[How to complete this task] Look through the data below for the line with "white cheese [499,220,549,266]", and transcribe it exactly together with each line after it up to and including the line with "pink pan [263,327,423,451] -> none". Give nothing else.

[Data supplied]
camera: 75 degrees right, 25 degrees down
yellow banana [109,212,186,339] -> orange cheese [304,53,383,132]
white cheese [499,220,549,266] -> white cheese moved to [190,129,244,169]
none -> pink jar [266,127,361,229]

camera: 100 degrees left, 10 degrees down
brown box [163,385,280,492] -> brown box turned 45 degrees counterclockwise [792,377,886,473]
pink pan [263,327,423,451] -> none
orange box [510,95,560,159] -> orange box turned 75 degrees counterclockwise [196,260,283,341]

* * *

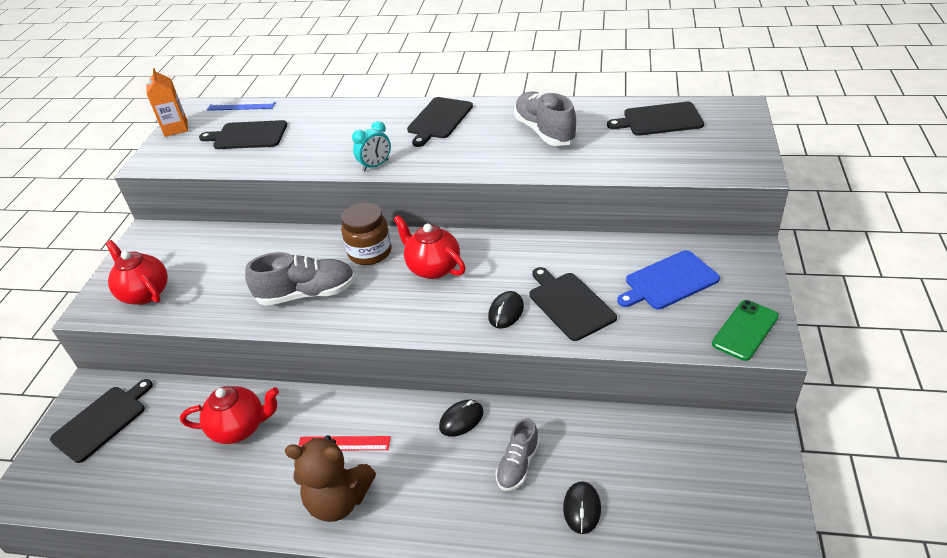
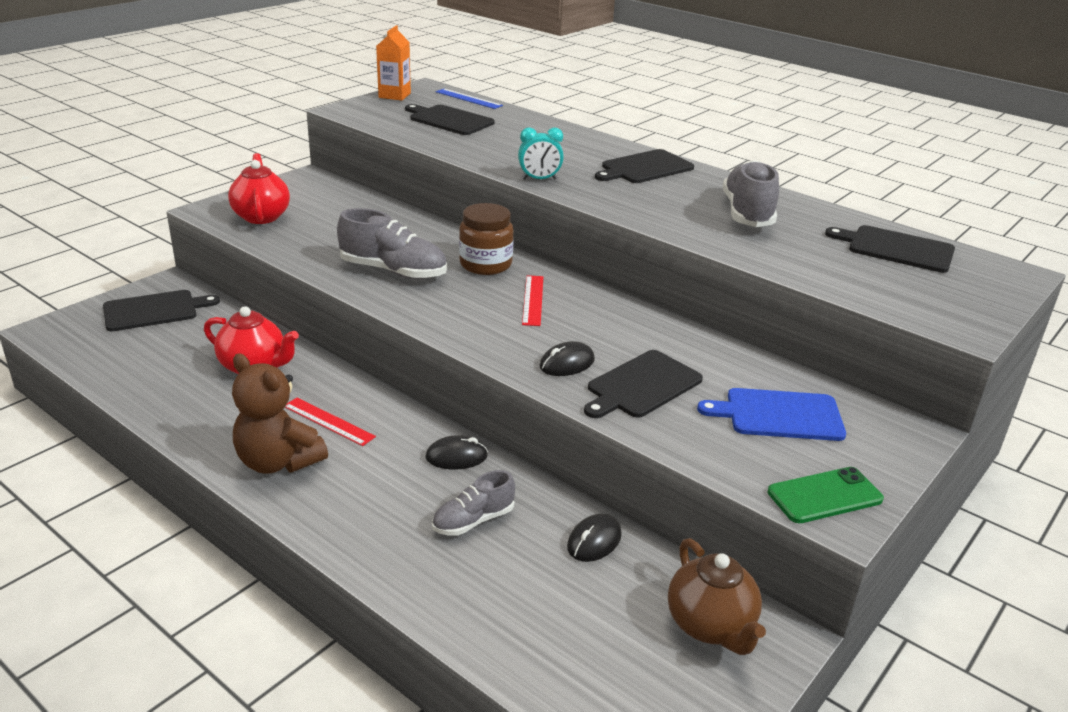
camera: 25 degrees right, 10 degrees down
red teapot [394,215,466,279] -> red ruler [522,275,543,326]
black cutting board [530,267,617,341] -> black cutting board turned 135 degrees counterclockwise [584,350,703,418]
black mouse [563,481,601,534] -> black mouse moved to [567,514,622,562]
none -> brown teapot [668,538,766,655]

[Solution]
white cheese [499,220,549,266] -> white cheese moved to [190,129,244,169]
none -> pink jar [266,127,361,229]

camera: 100 degrees left, 10 degrees down
brown box [163,385,280,492] -> brown box turned 45 degrees counterclockwise [792,377,886,473]
pink pan [263,327,423,451] -> none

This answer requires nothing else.